Rows from a dataset
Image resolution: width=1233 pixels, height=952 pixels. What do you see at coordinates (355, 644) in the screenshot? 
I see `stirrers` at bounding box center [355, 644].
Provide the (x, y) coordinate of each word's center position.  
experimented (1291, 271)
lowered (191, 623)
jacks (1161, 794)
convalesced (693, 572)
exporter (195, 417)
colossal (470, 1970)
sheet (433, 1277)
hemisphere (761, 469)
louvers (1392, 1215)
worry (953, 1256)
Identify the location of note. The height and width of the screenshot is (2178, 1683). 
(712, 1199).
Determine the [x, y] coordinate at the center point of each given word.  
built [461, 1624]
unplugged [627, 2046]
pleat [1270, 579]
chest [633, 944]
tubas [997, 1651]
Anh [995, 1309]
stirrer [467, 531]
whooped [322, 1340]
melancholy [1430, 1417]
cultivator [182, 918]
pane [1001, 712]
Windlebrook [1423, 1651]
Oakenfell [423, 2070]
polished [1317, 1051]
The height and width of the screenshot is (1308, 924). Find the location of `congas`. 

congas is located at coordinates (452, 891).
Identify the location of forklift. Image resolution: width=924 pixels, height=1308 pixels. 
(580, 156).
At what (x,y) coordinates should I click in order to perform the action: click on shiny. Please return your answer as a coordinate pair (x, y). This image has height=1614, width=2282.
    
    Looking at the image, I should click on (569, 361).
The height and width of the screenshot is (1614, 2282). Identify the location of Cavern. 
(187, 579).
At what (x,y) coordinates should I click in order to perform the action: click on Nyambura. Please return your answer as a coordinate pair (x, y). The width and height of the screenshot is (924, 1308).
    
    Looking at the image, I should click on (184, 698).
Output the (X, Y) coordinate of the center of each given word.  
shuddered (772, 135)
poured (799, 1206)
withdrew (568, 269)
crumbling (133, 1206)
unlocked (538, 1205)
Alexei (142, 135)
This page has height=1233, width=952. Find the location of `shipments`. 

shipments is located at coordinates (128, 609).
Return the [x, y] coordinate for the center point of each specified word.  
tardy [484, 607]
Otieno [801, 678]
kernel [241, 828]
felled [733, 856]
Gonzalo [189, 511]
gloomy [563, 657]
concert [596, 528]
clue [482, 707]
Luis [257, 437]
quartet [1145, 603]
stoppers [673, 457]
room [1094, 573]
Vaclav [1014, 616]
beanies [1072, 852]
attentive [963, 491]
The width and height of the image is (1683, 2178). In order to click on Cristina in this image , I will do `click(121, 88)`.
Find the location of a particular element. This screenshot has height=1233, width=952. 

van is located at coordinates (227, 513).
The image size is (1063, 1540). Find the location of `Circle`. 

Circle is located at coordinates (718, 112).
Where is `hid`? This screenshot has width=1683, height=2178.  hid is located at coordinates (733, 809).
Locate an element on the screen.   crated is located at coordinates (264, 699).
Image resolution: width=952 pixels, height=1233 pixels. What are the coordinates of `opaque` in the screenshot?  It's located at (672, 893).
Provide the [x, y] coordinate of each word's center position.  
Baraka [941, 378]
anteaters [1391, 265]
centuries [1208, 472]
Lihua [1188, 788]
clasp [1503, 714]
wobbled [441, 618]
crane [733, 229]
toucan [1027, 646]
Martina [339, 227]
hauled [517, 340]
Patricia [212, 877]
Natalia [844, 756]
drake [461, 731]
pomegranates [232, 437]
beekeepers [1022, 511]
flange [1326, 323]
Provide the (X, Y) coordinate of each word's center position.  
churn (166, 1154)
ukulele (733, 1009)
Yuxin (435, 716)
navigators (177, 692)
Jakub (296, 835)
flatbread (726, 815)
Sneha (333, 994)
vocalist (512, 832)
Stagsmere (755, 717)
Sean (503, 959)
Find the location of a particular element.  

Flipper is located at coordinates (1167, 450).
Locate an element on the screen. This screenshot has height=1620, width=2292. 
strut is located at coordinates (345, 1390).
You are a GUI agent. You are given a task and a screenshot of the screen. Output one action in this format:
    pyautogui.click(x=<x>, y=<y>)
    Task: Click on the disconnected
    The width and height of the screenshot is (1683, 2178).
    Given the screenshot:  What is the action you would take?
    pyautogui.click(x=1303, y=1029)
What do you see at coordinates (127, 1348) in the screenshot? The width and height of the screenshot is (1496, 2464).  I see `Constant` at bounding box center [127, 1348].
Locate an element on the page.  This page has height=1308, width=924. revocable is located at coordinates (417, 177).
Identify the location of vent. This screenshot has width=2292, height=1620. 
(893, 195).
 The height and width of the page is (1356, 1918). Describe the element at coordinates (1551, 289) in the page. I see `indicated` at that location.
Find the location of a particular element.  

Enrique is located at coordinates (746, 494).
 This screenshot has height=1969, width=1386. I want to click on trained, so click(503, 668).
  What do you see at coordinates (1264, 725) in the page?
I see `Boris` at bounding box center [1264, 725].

Work to do: Please write out all the records again, swapping each "Identify the location of" for "Find the position of" and leaving everything else unchanged.

Written answer:
Image resolution: width=1233 pixels, height=952 pixels. What do you see at coordinates (355, 644) in the screenshot? 
I see `stirrers` at bounding box center [355, 644].
Provide the (x, y) coordinate of each word's center position.  
experimented (1291, 271)
lowered (191, 623)
jacks (1161, 794)
convalesced (693, 572)
exporter (195, 417)
colossal (470, 1970)
sheet (433, 1277)
hemisphere (761, 469)
louvers (1392, 1215)
worry (953, 1256)
Find the position of note. The height and width of the screenshot is (2178, 1683). 
(712, 1199).
Determine the [x, y] coordinate at the center point of each given word.  
built [461, 1624]
unplugged [627, 2046]
pleat [1270, 579]
chest [633, 944]
tubas [997, 1651]
Anh [995, 1309]
stirrer [467, 531]
whooped [322, 1340]
melancholy [1430, 1417]
cultivator [182, 918]
pane [1001, 712]
Windlebrook [1423, 1651]
Oakenfell [423, 2070]
polished [1317, 1051]
The height and width of the screenshot is (1308, 924). Find the location of `congas`. 

congas is located at coordinates (452, 891).
Find the position of forklift. Image resolution: width=924 pixels, height=1308 pixels. 
(580, 156).
At what (x,y) coordinates should I click in order to perform the action: click on shiny. Please return your answer as a coordinate pair (x, y). This image has height=1614, width=2282.
    
    Looking at the image, I should click on (569, 361).
The height and width of the screenshot is (1614, 2282). Find the position of Cavern. 
(187, 579).
At what (x,y) coordinates should I click in order to perform the action: click on Nyambura. Please return your answer as a coordinate pair (x, y). The width and height of the screenshot is (924, 1308).
    
    Looking at the image, I should click on (184, 698).
Output the (X, Y) coordinate of the center of each given word.  
shuddered (772, 135)
poured (799, 1206)
withdrew (568, 269)
crumbling (133, 1206)
unlocked (538, 1205)
Alexei (142, 135)
This page has height=1233, width=952. Find the location of `shipments`. 

shipments is located at coordinates (128, 609).
Return the [x, y] coordinate for the center point of each specified word.  
tardy [484, 607]
Otieno [801, 678]
kernel [241, 828]
felled [733, 856]
Gonzalo [189, 511]
gloomy [563, 657]
concert [596, 528]
clue [482, 707]
Luis [257, 437]
quartet [1145, 603]
stoppers [673, 457]
room [1094, 573]
Vaclav [1014, 616]
beanies [1072, 852]
attentive [963, 491]
The width and height of the image is (1683, 2178). In order to click on Cristina in this image , I will do `click(121, 88)`.
Find the location of a particular element. This screenshot has height=1233, width=952. 

van is located at coordinates (227, 513).
The image size is (1063, 1540). Find the location of `Circle`. 

Circle is located at coordinates (718, 112).
Where is `hid`? This screenshot has width=1683, height=2178.  hid is located at coordinates (733, 809).
Locate an element on the screen.   crated is located at coordinates (264, 699).
Image resolution: width=952 pixels, height=1233 pixels. What are the coordinates of `opaque` in the screenshot?  It's located at (672, 893).
Provide the [x, y] coordinate of each word's center position.  
Baraka [941, 378]
anteaters [1391, 265]
centuries [1208, 472]
Lihua [1188, 788]
clasp [1503, 714]
wobbled [441, 618]
crane [733, 229]
toucan [1027, 646]
Martina [339, 227]
hauled [517, 340]
Patricia [212, 877]
Natalia [844, 756]
drake [461, 731]
pomegranates [232, 437]
beekeepers [1022, 511]
flange [1326, 323]
Provide the (X, Y) coordinate of each word's center position.  
churn (166, 1154)
ukulele (733, 1009)
Yuxin (435, 716)
navigators (177, 692)
Jakub (296, 835)
flatbread (726, 815)
Sneha (333, 994)
vocalist (512, 832)
Stagsmere (755, 717)
Sean (503, 959)
Find the location of a particular element.  

Flipper is located at coordinates (1167, 450).
Locate an element on the screen. This screenshot has height=1620, width=2292. 
strut is located at coordinates (345, 1390).
You are a GUI agent. You are given a task and a screenshot of the screen. Output one action in this format:
    pyautogui.click(x=<x>, y=<y>)
    Task: Click on the disconnected
    The width and height of the screenshot is (1683, 2178).
    Given the screenshot:  What is the action you would take?
    pyautogui.click(x=1303, y=1029)
What do you see at coordinates (127, 1348) in the screenshot? The width and height of the screenshot is (1496, 2464).  I see `Constant` at bounding box center [127, 1348].
Locate an element on the page.  This page has height=1308, width=924. revocable is located at coordinates (417, 177).
Find the position of vent. This screenshot has width=2292, height=1620. 
(893, 195).
 The height and width of the page is (1356, 1918). Describe the element at coordinates (1551, 289) in the page. I see `indicated` at that location.
Find the location of a particular element.  

Enrique is located at coordinates (746, 494).
 This screenshot has height=1969, width=1386. I want to click on trained, so click(503, 668).
  What do you see at coordinates (1264, 725) in the page?
I see `Boris` at bounding box center [1264, 725].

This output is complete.